*THE PROBLEM*: Copy each line of the listing that includes "black".
[Start of section]
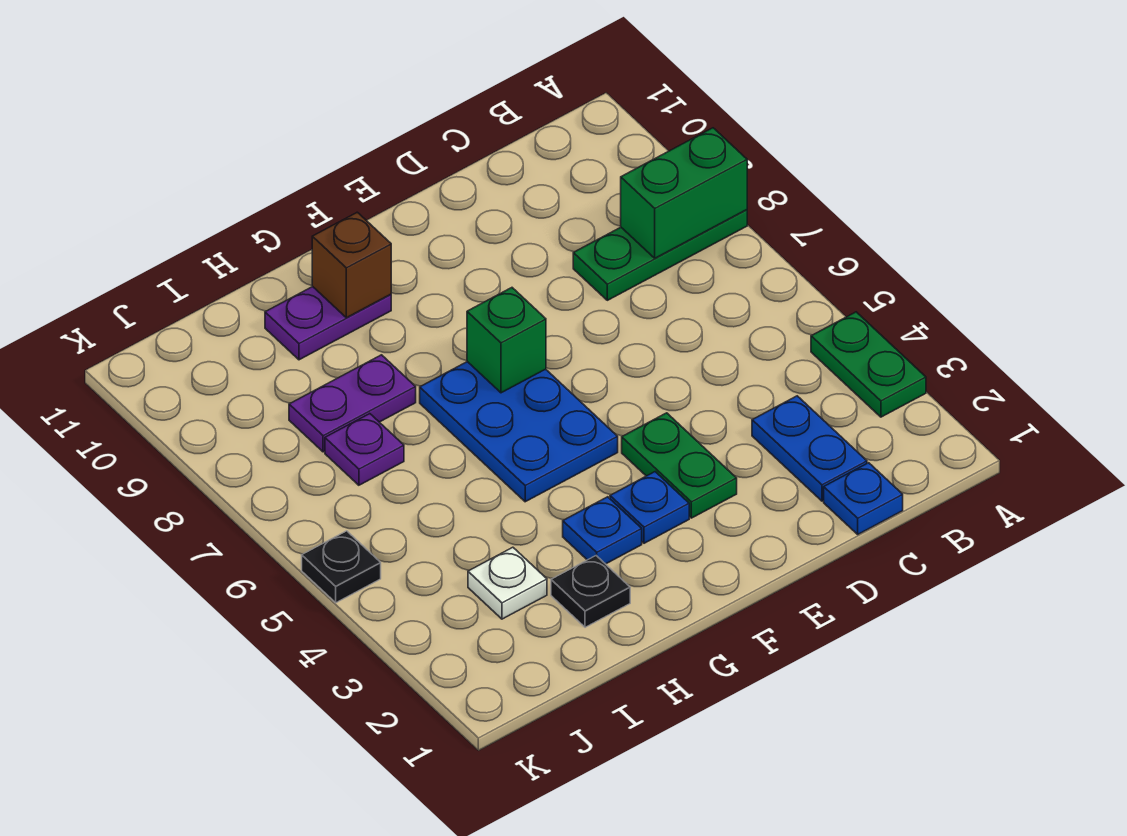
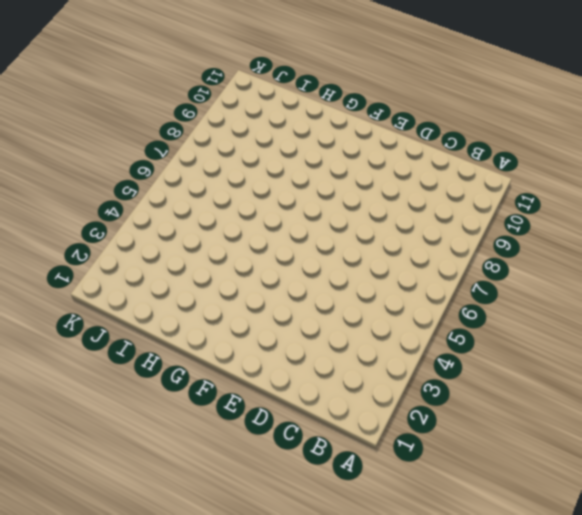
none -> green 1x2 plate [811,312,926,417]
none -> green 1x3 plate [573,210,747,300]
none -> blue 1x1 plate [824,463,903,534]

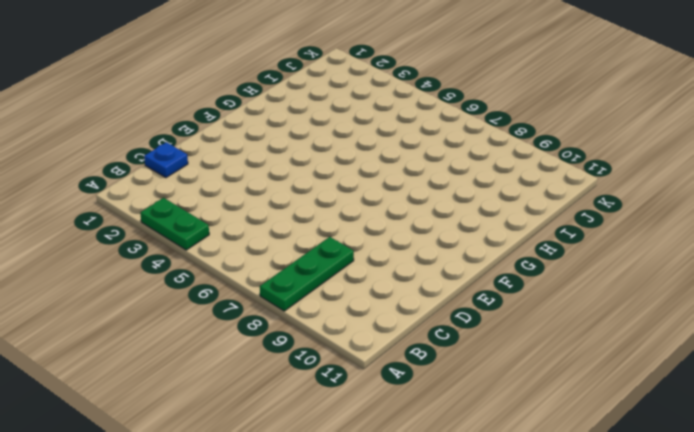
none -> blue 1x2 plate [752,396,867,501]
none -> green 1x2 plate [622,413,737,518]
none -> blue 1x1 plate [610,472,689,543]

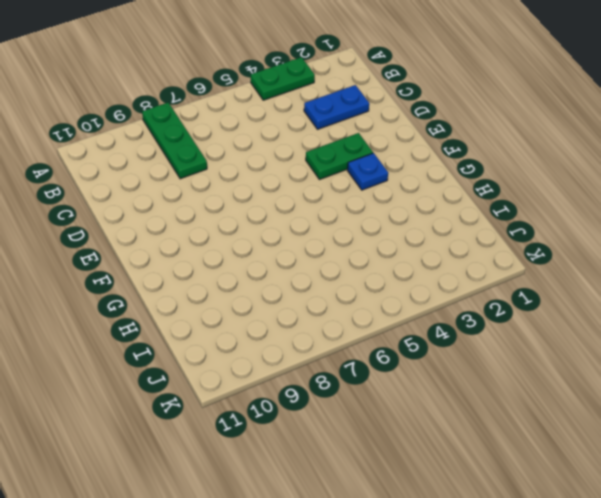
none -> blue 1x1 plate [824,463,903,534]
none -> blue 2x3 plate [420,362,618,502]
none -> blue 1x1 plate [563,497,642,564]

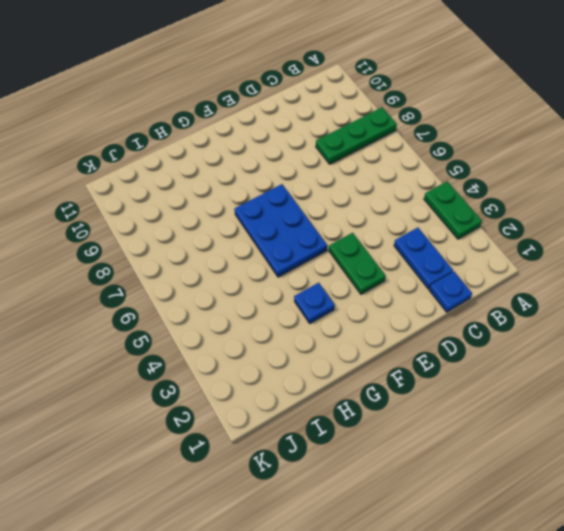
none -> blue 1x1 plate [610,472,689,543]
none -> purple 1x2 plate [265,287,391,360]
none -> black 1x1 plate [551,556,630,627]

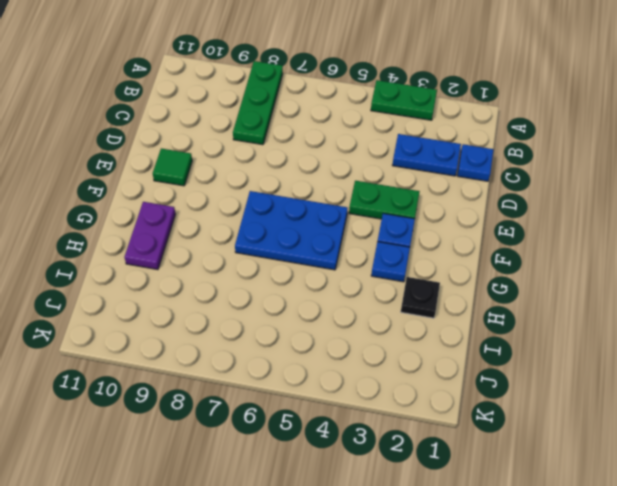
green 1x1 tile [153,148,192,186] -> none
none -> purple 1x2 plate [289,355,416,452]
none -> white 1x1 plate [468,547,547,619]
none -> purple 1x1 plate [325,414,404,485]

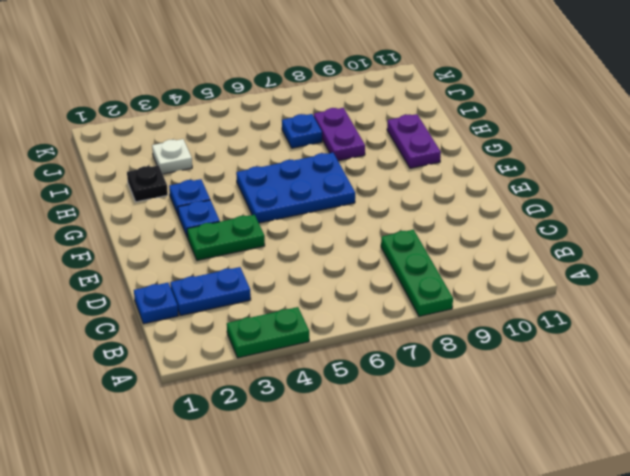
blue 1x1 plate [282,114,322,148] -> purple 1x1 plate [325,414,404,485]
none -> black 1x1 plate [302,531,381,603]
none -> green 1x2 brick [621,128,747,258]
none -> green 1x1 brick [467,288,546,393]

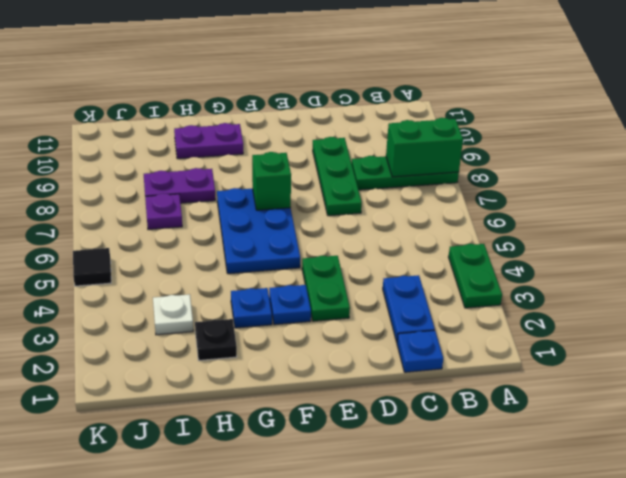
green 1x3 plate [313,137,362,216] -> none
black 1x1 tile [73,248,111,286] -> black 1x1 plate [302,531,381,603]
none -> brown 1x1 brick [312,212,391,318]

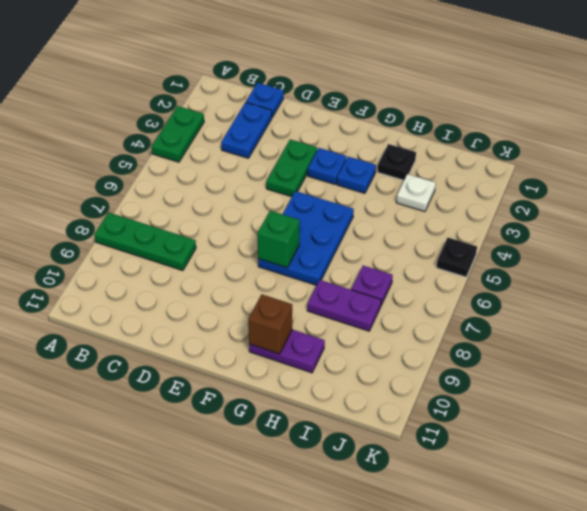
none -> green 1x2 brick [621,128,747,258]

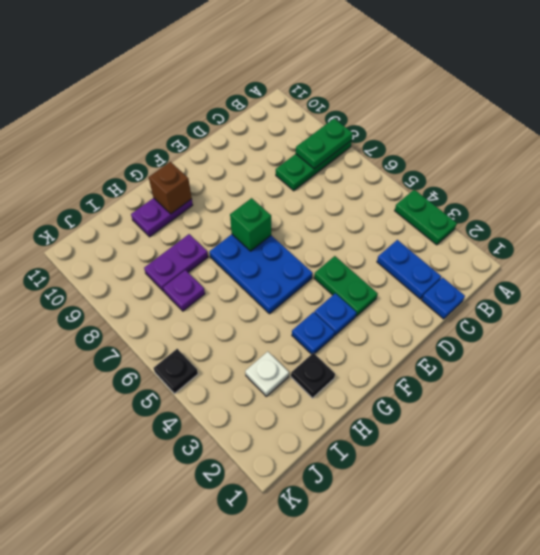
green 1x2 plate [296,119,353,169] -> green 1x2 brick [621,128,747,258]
[End of section]
*RESULT BELOW*:
none -> black 1x1 plate [551,556,630,627]
none -> black 1x1 plate [302,531,381,603]
black 1x1 tile [73,248,111,286] -> black 1x1 plate [302,531,381,603]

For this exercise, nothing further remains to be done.